╭──

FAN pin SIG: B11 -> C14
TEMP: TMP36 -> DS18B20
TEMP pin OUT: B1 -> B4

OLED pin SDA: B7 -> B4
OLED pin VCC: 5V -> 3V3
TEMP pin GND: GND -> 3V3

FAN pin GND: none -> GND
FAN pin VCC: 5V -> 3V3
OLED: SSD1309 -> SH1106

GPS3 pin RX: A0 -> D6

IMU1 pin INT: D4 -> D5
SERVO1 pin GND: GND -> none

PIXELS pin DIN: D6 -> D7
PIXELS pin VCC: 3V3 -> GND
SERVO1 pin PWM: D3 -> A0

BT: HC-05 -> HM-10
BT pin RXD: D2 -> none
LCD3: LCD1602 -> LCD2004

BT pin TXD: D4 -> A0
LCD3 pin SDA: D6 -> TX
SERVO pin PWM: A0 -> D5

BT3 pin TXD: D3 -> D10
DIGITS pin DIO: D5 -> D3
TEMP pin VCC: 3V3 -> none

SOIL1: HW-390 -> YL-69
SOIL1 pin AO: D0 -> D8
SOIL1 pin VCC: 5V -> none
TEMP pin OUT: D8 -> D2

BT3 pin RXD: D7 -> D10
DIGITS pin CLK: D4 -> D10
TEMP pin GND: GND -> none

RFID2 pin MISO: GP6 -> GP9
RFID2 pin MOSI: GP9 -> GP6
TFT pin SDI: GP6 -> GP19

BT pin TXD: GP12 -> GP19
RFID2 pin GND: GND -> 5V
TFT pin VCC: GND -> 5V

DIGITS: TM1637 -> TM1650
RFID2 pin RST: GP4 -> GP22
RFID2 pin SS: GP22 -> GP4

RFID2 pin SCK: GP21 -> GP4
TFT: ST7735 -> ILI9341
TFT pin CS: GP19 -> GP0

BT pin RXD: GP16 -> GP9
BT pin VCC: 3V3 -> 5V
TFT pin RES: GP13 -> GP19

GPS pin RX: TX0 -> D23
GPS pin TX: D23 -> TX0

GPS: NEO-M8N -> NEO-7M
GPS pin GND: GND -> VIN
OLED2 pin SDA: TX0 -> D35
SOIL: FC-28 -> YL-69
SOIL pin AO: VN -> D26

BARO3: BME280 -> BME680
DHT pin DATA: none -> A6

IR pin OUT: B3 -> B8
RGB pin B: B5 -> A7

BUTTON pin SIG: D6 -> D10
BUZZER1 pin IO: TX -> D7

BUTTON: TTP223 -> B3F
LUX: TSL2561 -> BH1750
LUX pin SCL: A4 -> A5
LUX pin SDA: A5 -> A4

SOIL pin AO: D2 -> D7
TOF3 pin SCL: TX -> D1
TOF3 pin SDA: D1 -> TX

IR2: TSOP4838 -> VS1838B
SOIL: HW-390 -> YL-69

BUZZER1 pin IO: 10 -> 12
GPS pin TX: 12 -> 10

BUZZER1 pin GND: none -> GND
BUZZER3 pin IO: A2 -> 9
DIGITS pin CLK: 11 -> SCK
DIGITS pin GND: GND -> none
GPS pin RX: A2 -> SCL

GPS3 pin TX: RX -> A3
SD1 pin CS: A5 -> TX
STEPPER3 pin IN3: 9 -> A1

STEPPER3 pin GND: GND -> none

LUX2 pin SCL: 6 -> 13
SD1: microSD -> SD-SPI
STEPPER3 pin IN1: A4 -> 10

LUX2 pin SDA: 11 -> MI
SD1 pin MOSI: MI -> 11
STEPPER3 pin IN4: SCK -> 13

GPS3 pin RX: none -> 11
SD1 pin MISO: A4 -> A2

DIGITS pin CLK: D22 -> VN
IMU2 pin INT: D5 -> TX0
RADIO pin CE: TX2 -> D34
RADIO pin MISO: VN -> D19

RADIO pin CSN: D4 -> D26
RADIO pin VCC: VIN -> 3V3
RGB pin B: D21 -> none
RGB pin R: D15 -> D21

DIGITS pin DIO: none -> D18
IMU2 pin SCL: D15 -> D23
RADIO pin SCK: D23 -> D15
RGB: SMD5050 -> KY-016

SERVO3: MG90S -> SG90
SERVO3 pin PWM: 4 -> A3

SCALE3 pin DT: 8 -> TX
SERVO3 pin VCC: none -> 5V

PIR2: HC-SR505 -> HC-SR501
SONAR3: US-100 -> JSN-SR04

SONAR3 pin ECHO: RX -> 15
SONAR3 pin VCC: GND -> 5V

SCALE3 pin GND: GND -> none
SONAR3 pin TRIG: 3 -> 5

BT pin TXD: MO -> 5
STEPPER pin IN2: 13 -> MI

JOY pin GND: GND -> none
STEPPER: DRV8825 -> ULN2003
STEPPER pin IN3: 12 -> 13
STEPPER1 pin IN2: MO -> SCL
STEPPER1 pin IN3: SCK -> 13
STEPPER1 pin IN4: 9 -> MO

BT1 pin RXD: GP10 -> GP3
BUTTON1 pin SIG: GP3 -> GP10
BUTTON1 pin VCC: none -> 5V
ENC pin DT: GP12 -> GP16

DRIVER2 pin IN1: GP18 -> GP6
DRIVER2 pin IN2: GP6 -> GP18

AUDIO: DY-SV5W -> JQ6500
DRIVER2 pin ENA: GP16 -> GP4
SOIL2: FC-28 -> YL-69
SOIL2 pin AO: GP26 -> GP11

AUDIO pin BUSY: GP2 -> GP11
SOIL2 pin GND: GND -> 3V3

╰──

Using the listing, copy every line where the word "PIXELS" shows up.

PIXELS pin DIN: D6 -> D7
PIXELS pin VCC: 3V3 -> GND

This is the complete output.